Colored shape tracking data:
== Segment start ==
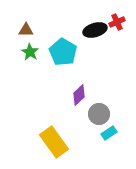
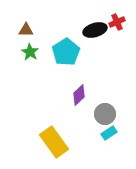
cyan pentagon: moved 3 px right; rotated 8 degrees clockwise
gray circle: moved 6 px right
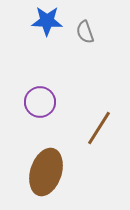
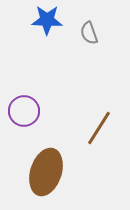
blue star: moved 1 px up
gray semicircle: moved 4 px right, 1 px down
purple circle: moved 16 px left, 9 px down
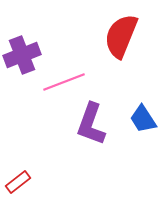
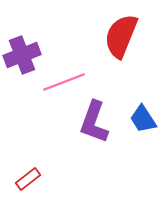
purple L-shape: moved 3 px right, 2 px up
red rectangle: moved 10 px right, 3 px up
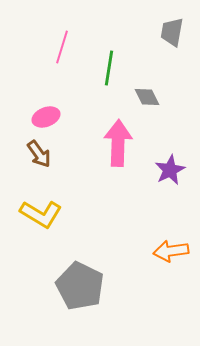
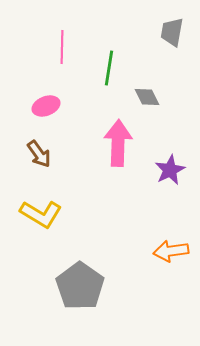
pink line: rotated 16 degrees counterclockwise
pink ellipse: moved 11 px up
gray pentagon: rotated 9 degrees clockwise
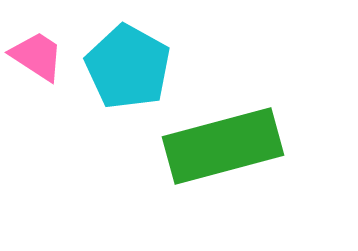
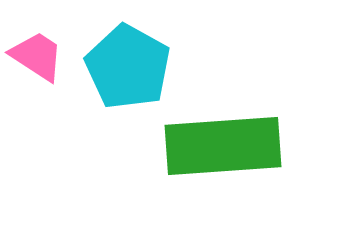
green rectangle: rotated 11 degrees clockwise
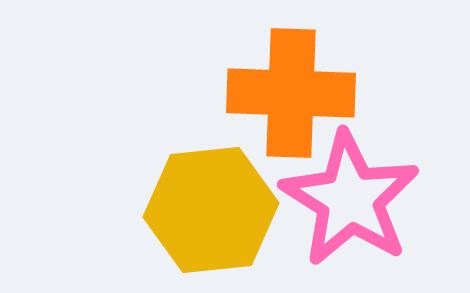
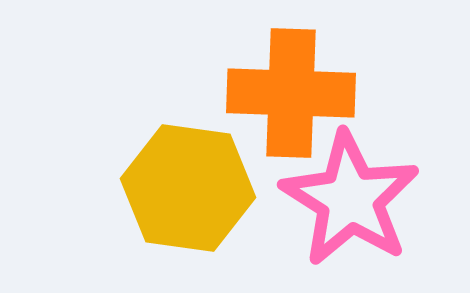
yellow hexagon: moved 23 px left, 22 px up; rotated 14 degrees clockwise
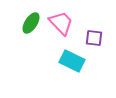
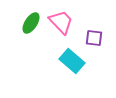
pink trapezoid: moved 1 px up
cyan rectangle: rotated 15 degrees clockwise
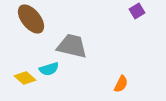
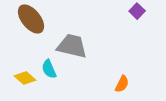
purple square: rotated 14 degrees counterclockwise
cyan semicircle: rotated 84 degrees clockwise
orange semicircle: moved 1 px right
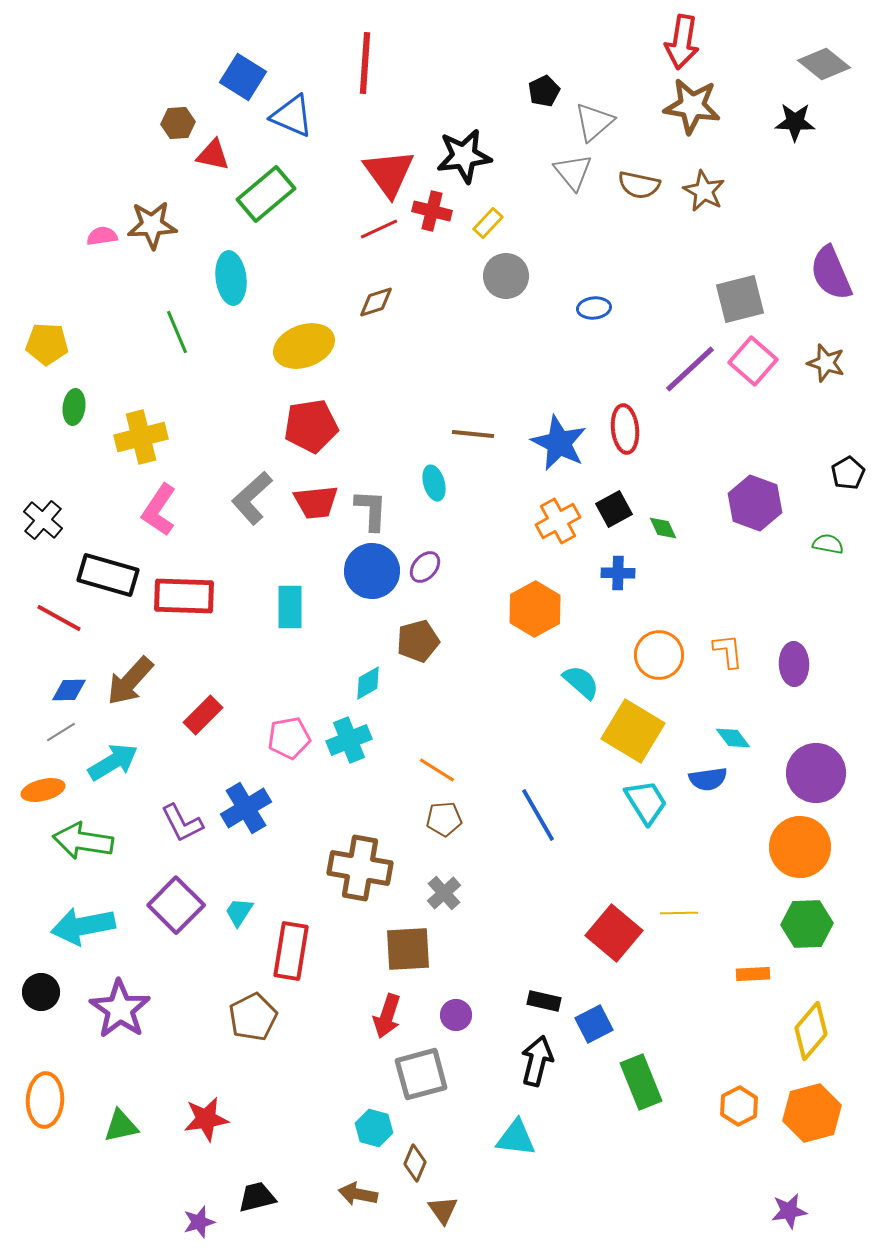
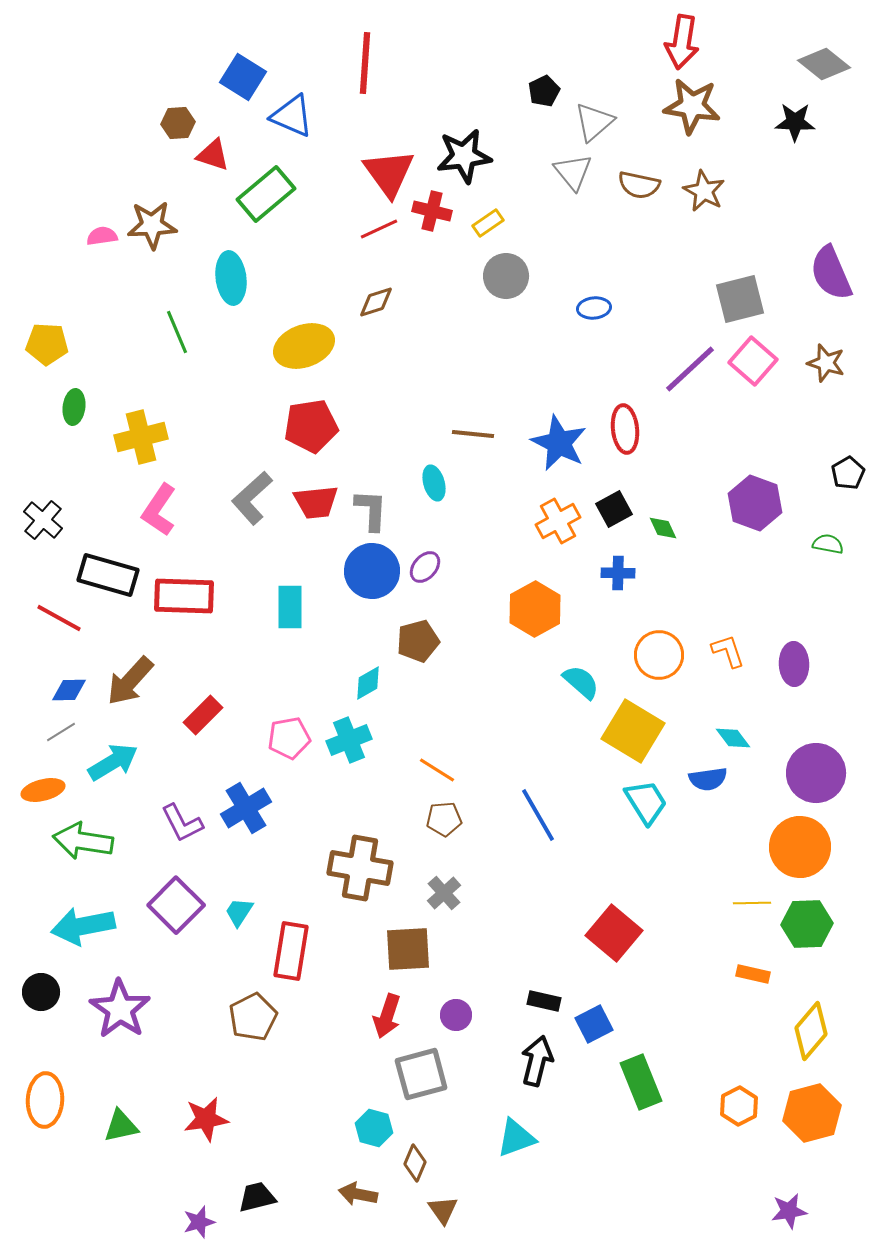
red triangle at (213, 155): rotated 6 degrees clockwise
yellow rectangle at (488, 223): rotated 12 degrees clockwise
orange L-shape at (728, 651): rotated 12 degrees counterclockwise
yellow line at (679, 913): moved 73 px right, 10 px up
orange rectangle at (753, 974): rotated 16 degrees clockwise
cyan triangle at (516, 1138): rotated 27 degrees counterclockwise
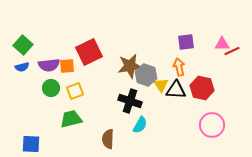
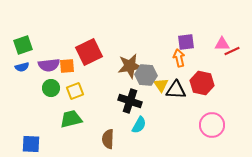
green square: rotated 30 degrees clockwise
orange arrow: moved 9 px up
gray hexagon: rotated 15 degrees counterclockwise
red hexagon: moved 5 px up
cyan semicircle: moved 1 px left
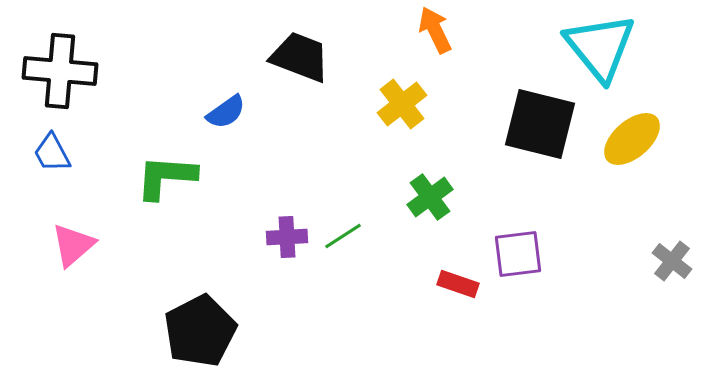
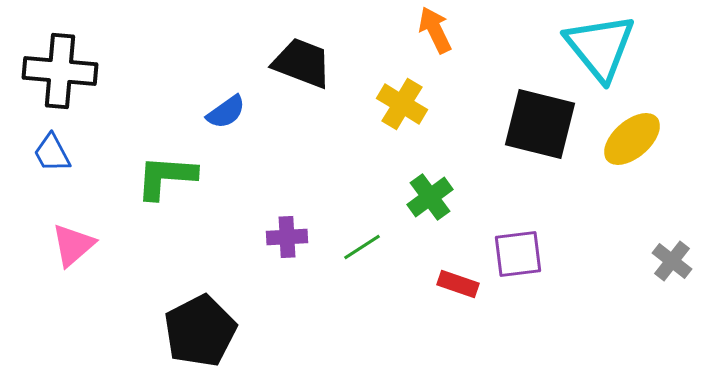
black trapezoid: moved 2 px right, 6 px down
yellow cross: rotated 21 degrees counterclockwise
green line: moved 19 px right, 11 px down
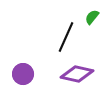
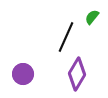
purple diamond: rotated 72 degrees counterclockwise
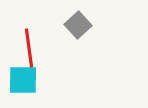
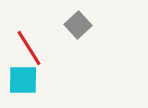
red line: rotated 24 degrees counterclockwise
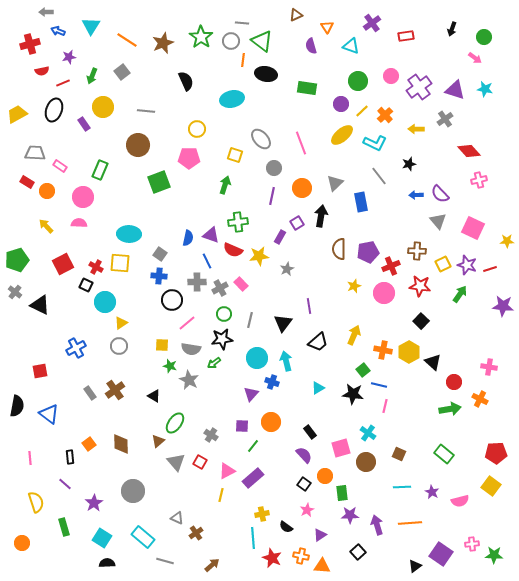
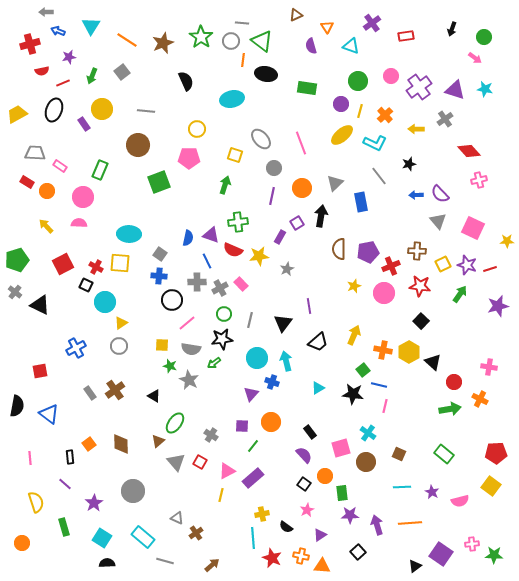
yellow circle at (103, 107): moved 1 px left, 2 px down
yellow line at (362, 111): moved 2 px left; rotated 32 degrees counterclockwise
purple star at (503, 306): moved 5 px left; rotated 20 degrees counterclockwise
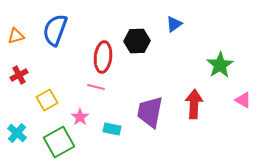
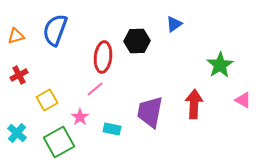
pink line: moved 1 px left, 2 px down; rotated 54 degrees counterclockwise
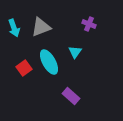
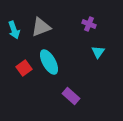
cyan arrow: moved 2 px down
cyan triangle: moved 23 px right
== Segment end ==
Using the records above, copy all lines that include the word "semicircle".

» Answer to this exercise:
gray semicircle: moved 4 px right, 1 px down
cyan semicircle: rotated 84 degrees clockwise
orange semicircle: moved 1 px right
cyan semicircle: moved 1 px left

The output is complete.